(Object state change records)
▼

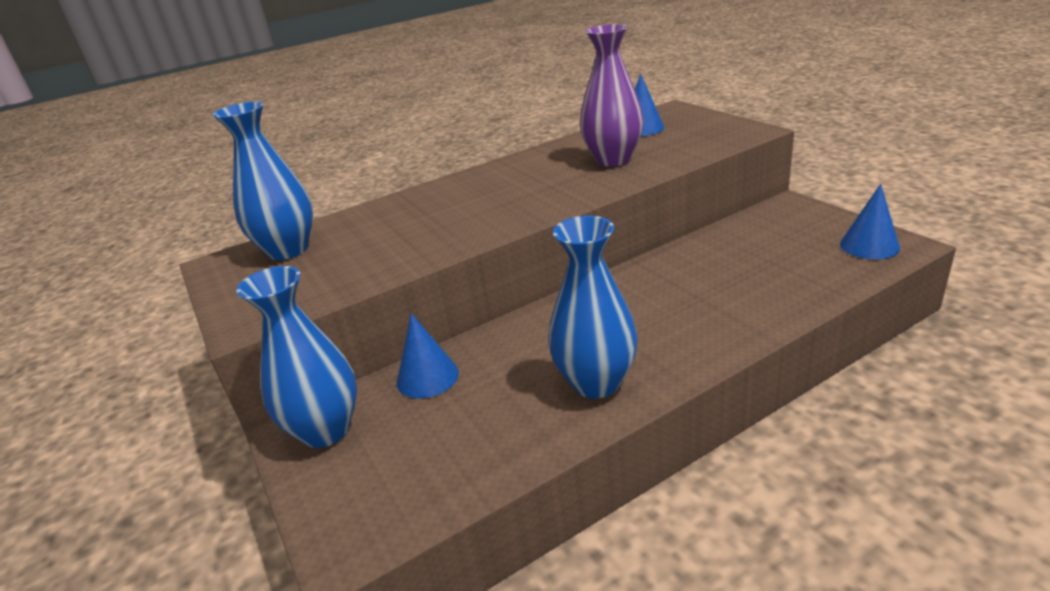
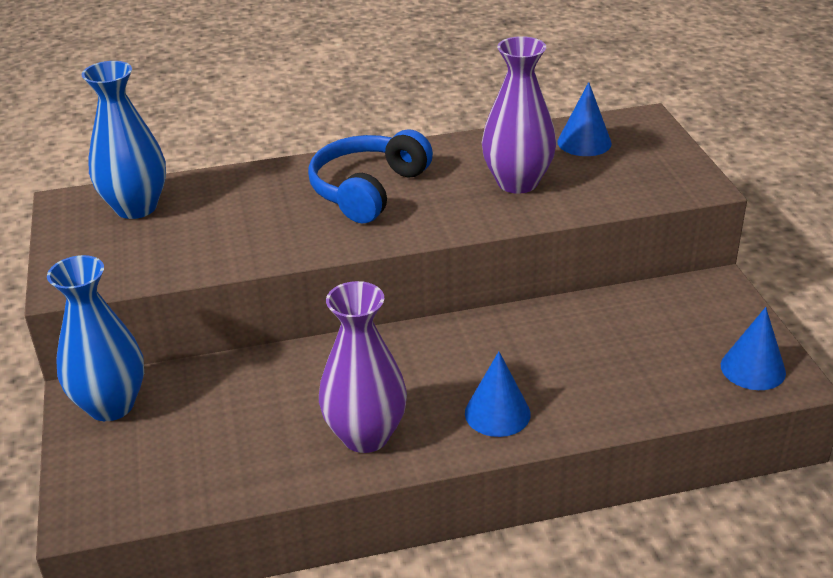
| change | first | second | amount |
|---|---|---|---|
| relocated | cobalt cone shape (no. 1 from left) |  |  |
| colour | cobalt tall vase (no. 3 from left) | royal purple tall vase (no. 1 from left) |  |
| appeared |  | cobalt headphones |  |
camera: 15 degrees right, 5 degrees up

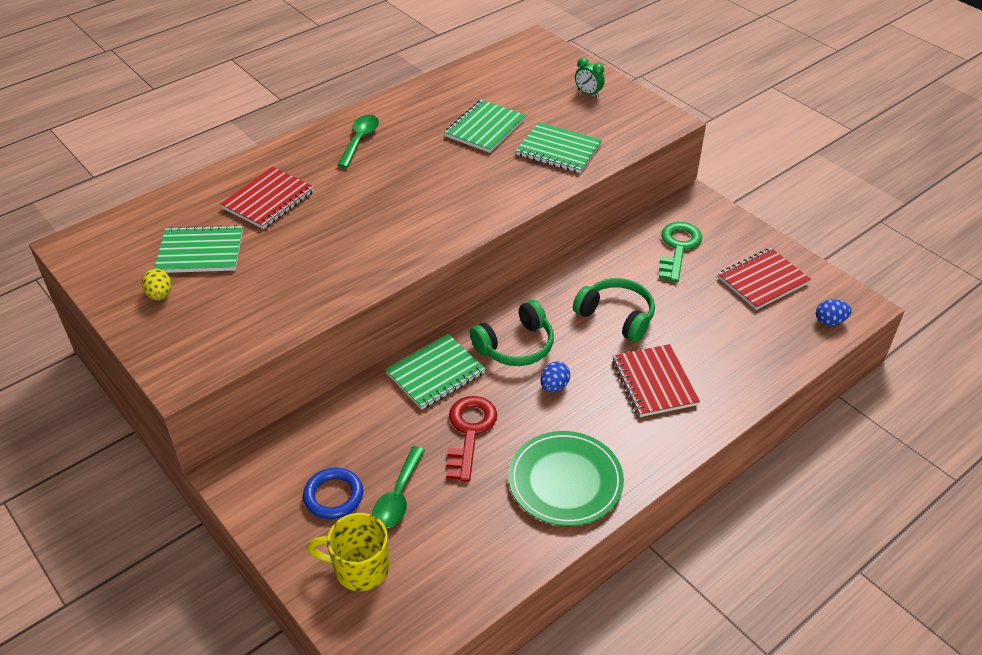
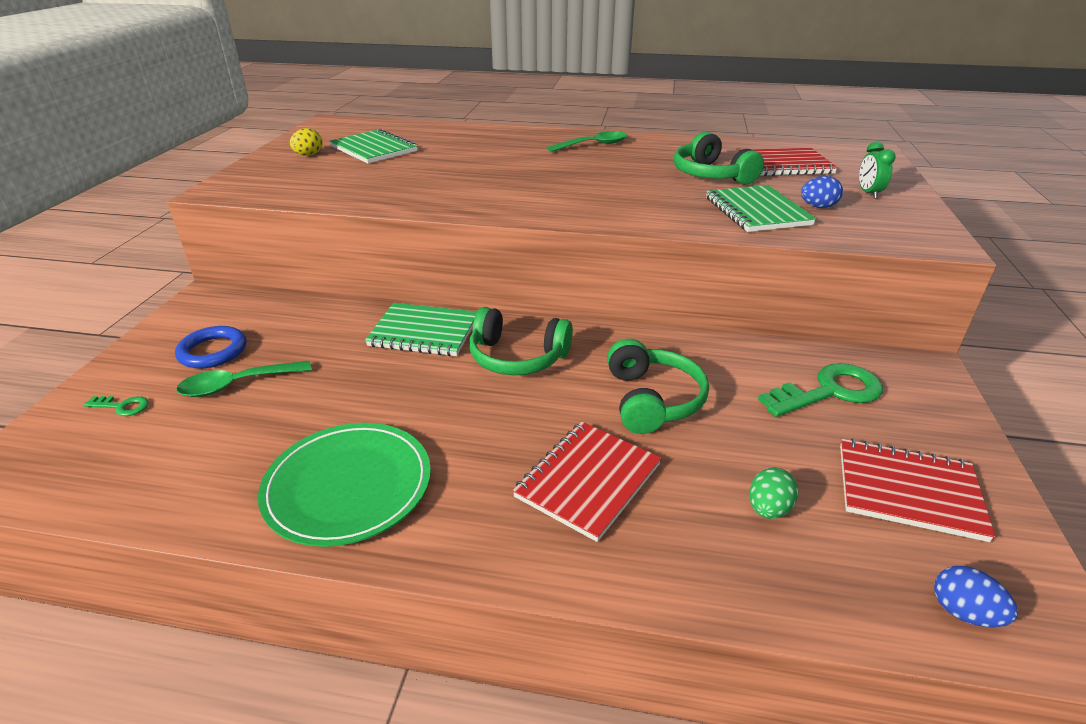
| change | first | second | amount |
|---|---|---|---|
| relocated | red notebook (no. 1 from left in the first image) | red notebook (no. 2 from left) |  |
| exchanged | yellow mug | emerald door key (no. 1 from left) |  |
| exchanged | emerald notebook (no. 3 from left) | emerald headphones (no. 3 from left) |  |
| missing | red door key |  |  |
| relocated | cobalt toy egg (no. 1 from left) |  |  |
| appeared |  | emerald toy egg |  |
camera: 50 degrees right, 10 degrees down

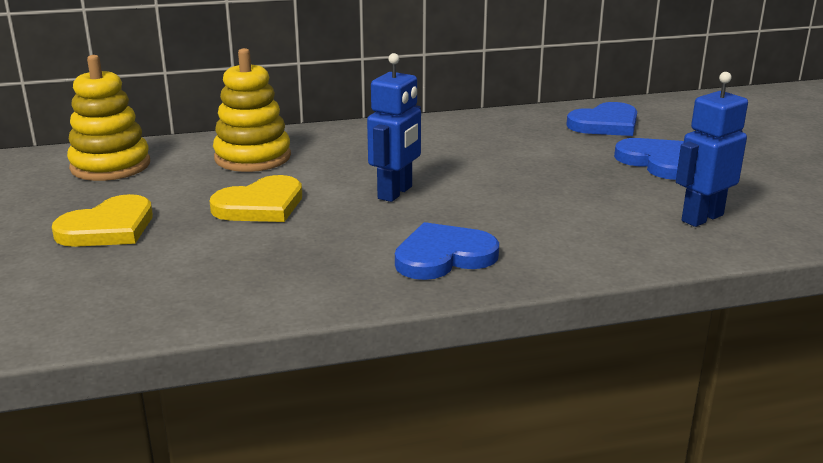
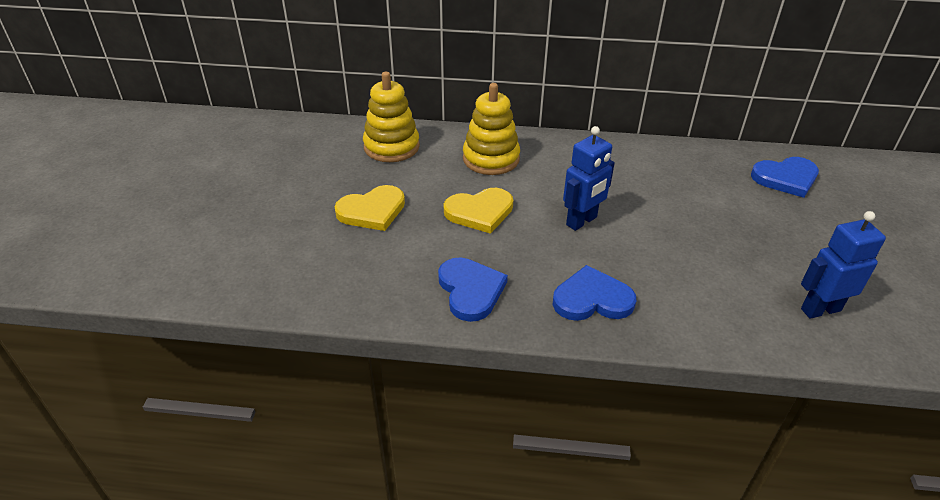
| change | first | second | amount |
|---|---|---|---|
| relocated | cobalt heart (no. 3 from left in the first image) | cobalt heart (no. 1 from left) |  |
camera: 20 degrees right, 15 degrees up

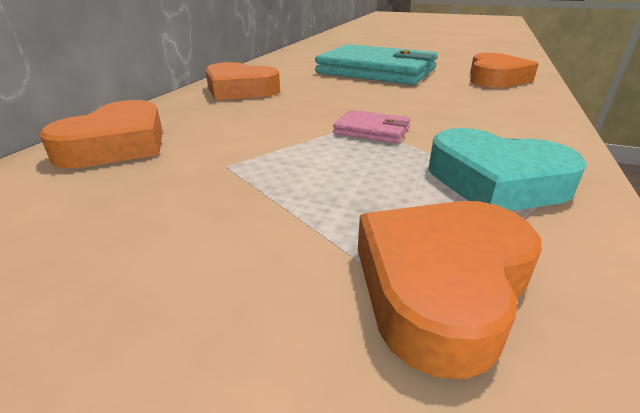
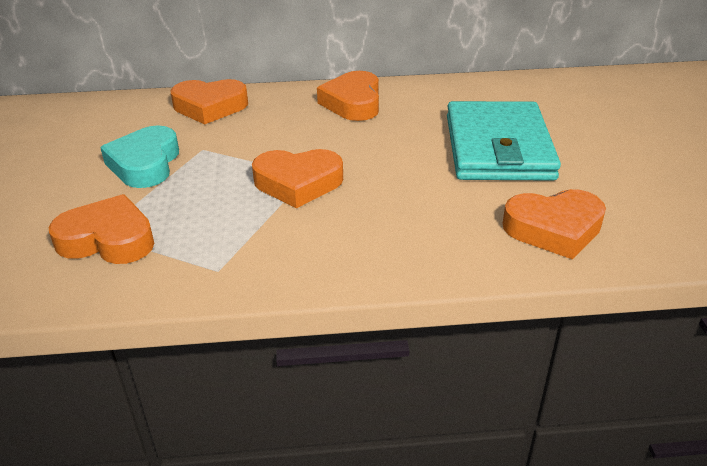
| change | first | second | amount |
|---|---|---|---|
| exchanged | rose-pink billfold | bright orange heart (no. 3 from left) |  |
| relocated | aqua heart |  |  |
camera: 65 degrees right, 5 degrees up

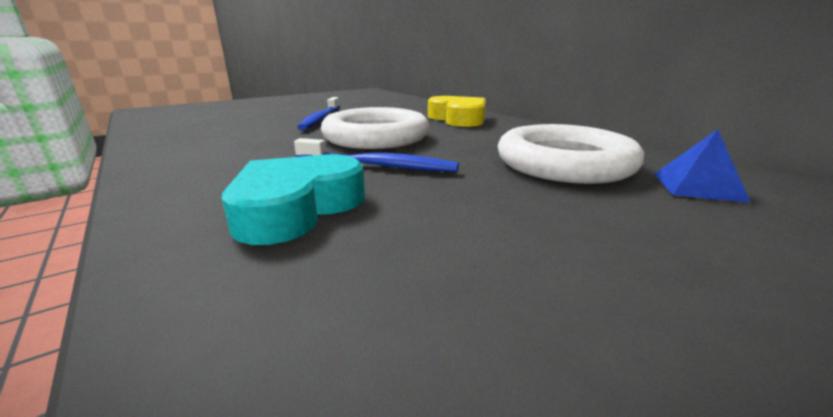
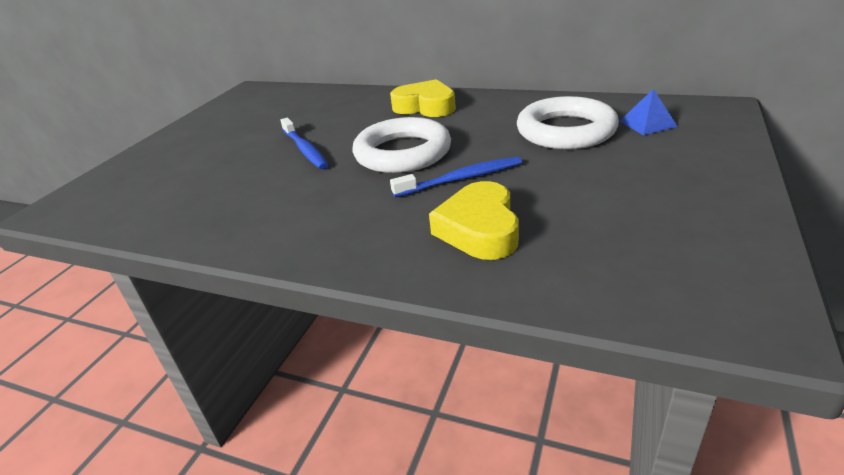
| change | first | second | amount |
|---|---|---|---|
| colour | aqua heart | yellow heart (no. 2 from left) |  |
camera: 30 degrees left, 10 degrees up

▲

- **What you should do**: Your answer should be every line above that contains the word "headphones".

- **Solution to this exercise**:
| appeared |  | cobalt headphones |  |
| exchanged | emerald notebook (no. 3 from left) | emerald headphones (no. 3 from left) |  |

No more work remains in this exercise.